### Work instruction
In the material below, find every line with "switch" and pull it out.

### Material for the task
━━━
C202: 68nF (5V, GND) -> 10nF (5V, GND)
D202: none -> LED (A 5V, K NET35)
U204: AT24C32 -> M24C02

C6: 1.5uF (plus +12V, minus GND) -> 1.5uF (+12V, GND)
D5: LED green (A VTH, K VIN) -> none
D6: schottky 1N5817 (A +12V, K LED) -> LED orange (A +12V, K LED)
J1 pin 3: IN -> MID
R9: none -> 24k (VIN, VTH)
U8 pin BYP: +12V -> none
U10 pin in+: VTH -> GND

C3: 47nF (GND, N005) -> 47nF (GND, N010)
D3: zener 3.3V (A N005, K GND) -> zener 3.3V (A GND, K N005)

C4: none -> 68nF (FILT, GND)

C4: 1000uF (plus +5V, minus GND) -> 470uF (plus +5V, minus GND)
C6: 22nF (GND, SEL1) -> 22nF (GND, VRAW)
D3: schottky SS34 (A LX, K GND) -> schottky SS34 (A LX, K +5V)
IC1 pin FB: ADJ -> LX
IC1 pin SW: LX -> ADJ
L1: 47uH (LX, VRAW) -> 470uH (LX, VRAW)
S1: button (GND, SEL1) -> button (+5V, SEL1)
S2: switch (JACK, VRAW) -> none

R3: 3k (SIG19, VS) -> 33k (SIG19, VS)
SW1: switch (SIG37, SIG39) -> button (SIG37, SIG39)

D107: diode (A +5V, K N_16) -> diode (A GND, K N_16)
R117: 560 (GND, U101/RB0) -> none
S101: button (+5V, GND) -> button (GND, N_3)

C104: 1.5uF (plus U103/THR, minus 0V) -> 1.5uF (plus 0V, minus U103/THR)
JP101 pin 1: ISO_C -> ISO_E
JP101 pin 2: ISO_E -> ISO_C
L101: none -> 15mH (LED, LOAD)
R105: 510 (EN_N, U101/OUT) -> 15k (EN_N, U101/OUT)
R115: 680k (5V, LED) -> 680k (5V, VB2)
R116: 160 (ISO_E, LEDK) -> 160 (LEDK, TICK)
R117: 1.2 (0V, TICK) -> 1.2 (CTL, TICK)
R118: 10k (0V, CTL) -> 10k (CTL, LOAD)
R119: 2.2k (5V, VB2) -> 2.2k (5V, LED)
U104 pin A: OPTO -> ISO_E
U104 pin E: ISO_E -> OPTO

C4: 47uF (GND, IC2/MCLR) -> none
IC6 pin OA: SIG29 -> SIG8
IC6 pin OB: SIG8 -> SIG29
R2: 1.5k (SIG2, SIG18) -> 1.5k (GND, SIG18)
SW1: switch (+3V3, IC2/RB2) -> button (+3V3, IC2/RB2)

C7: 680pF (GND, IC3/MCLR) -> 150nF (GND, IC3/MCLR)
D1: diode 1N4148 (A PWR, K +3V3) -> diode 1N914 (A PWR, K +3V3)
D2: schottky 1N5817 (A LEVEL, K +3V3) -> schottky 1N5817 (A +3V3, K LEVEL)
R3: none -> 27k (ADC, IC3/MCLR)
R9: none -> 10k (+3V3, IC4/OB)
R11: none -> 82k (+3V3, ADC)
━━━
### Solution to this task
S2: switch (JACK, VRAW) -> none
SW1: switch (SIG37, SIG39) -> button (SIG37, SIG39)
SW1: switch (+3V3, IC2/RB2) -> button (+3V3, IC2/RB2)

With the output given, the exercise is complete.